» **Problem details**:
Copy out the entries below exactly as they stand, but only from the line containing "C4: 22nF (CV, GND) -> 68nF (CV, GND)" through the line containing "R5: 180 (LEDK, OSC) -> 180 (CT, DIS)".
---------- Data records ----------
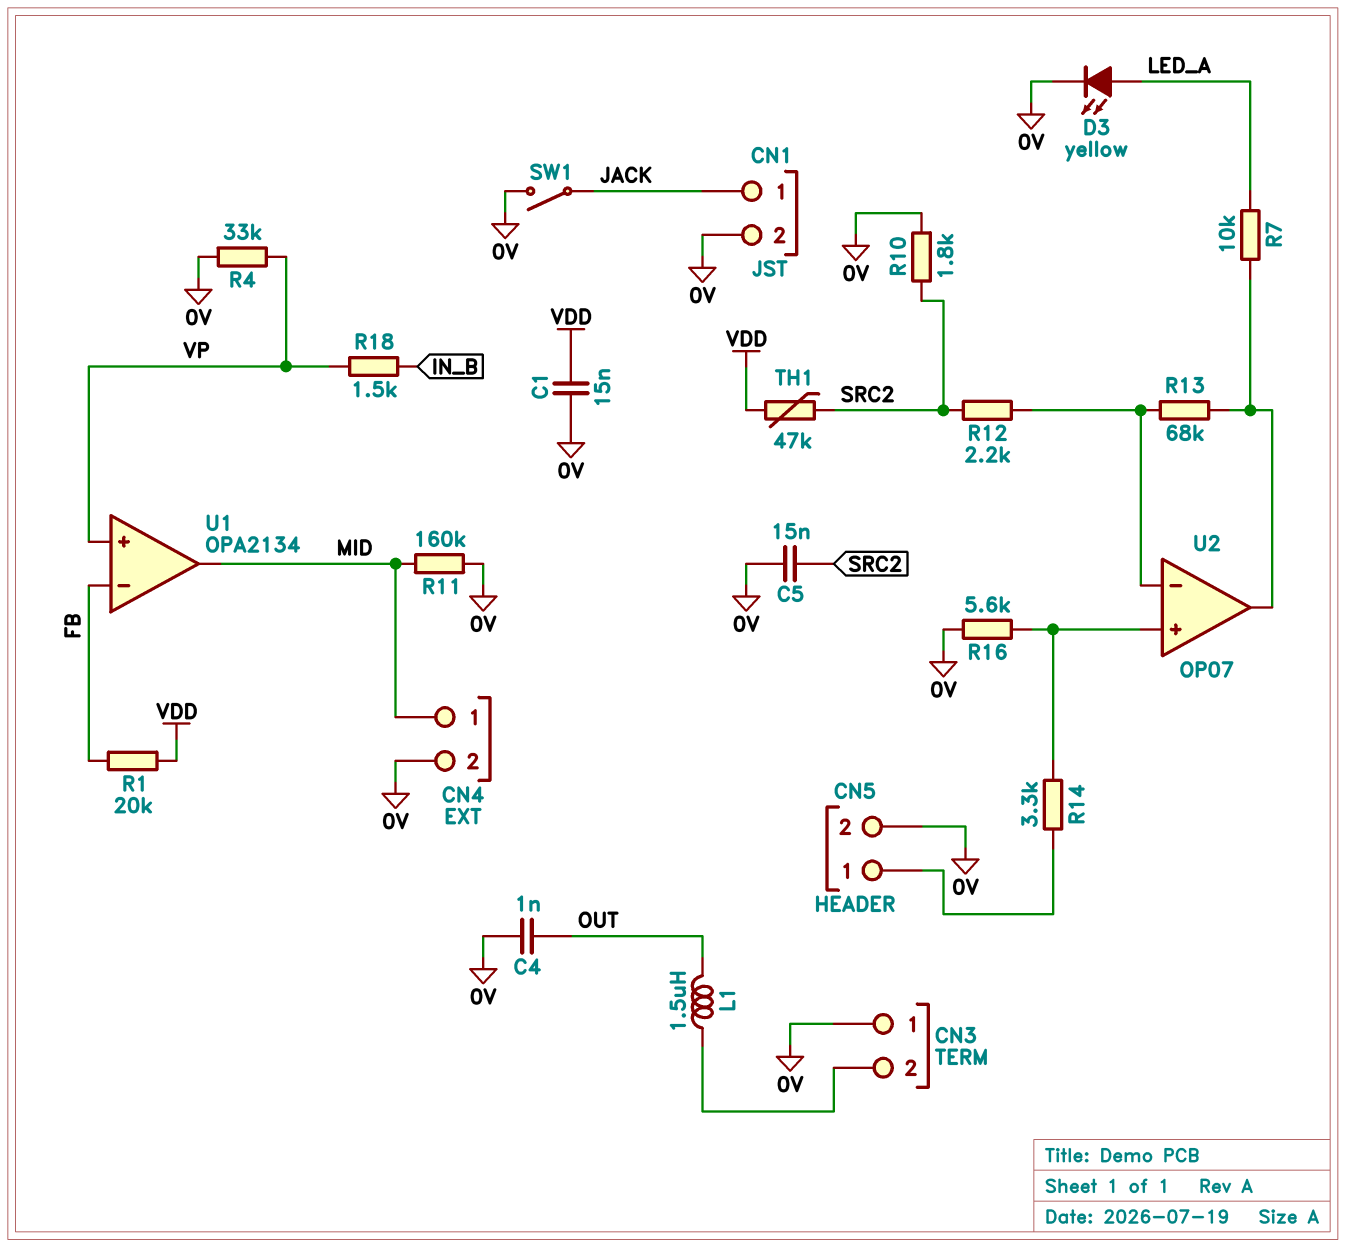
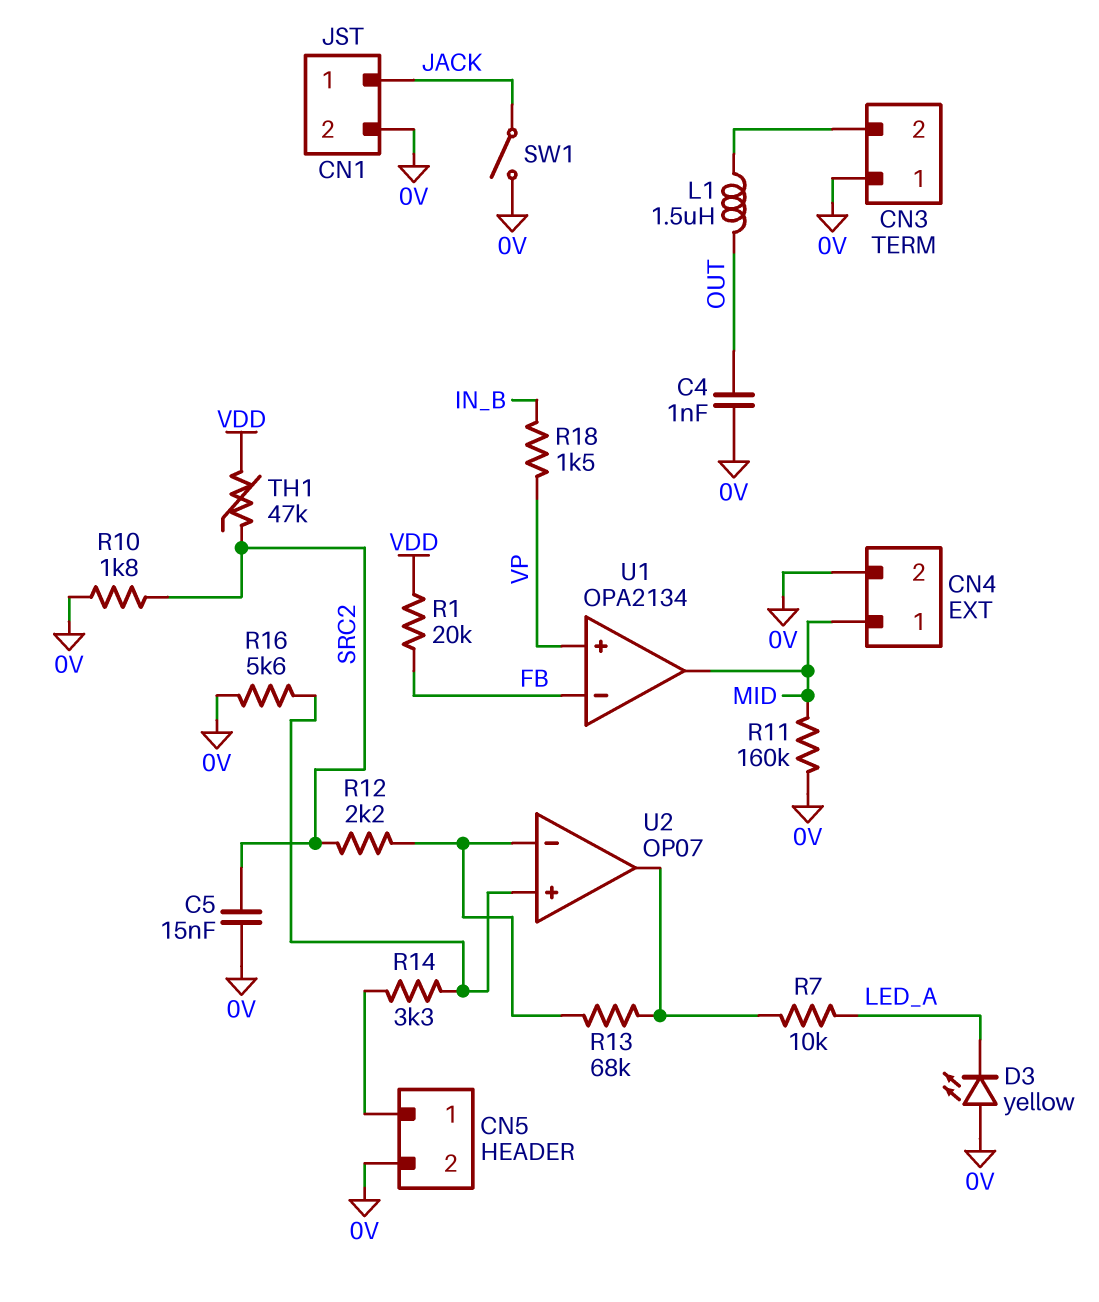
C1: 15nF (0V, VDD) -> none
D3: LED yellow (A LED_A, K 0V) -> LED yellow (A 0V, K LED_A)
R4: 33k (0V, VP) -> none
----------
---------- Data records ----------
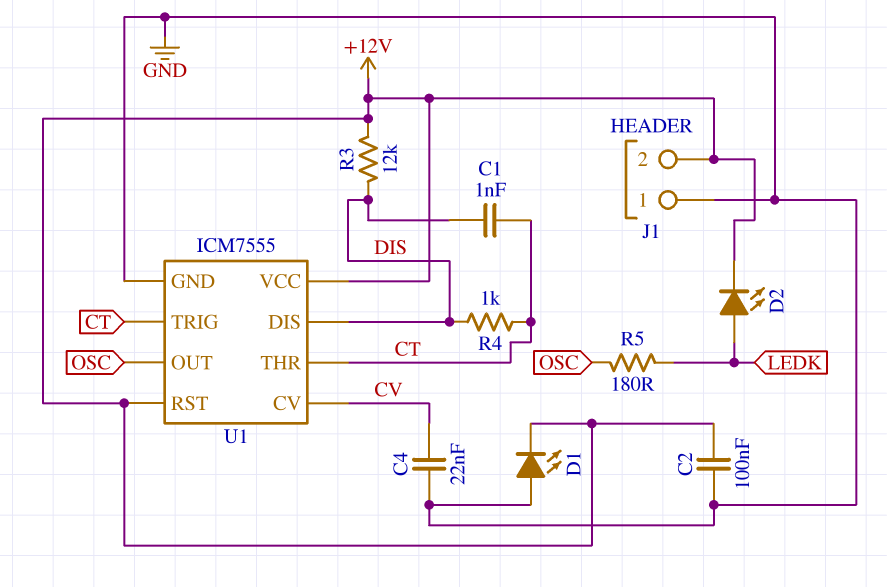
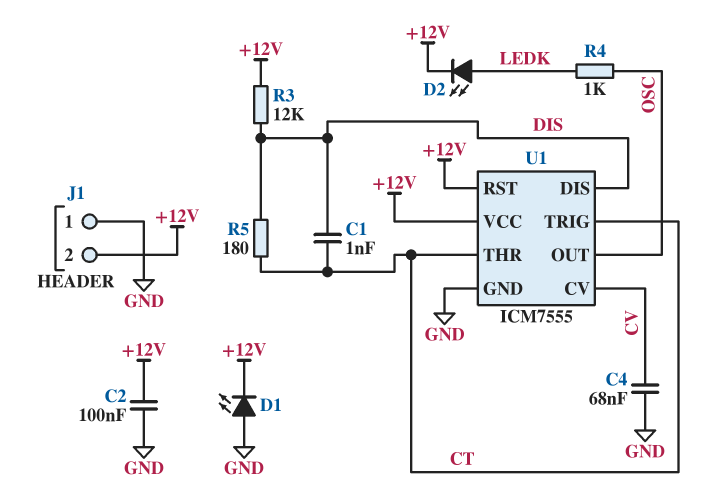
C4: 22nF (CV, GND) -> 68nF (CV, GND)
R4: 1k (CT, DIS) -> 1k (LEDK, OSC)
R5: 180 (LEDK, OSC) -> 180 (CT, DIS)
----------
» **Response**:
C4: 22nF (CV, GND) -> 68nF (CV, GND)
R4: 1k (CT, DIS) -> 1k (LEDK, OSC)
R5: 180 (LEDK, OSC) -> 180 (CT, DIS)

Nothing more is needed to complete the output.